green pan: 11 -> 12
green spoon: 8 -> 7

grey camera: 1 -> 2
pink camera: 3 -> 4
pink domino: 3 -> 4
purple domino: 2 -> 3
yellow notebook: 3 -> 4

•••

> Work task
When you copy the data, keep every line word for word.

> Response to the exercise
green pan: 11 -> 12
green spoon: 8 -> 7

grey camera: 1 -> 2
pink camera: 3 -> 4
pink domino: 3 -> 4
purple domino: 2 -> 3
yellow notebook: 3 -> 4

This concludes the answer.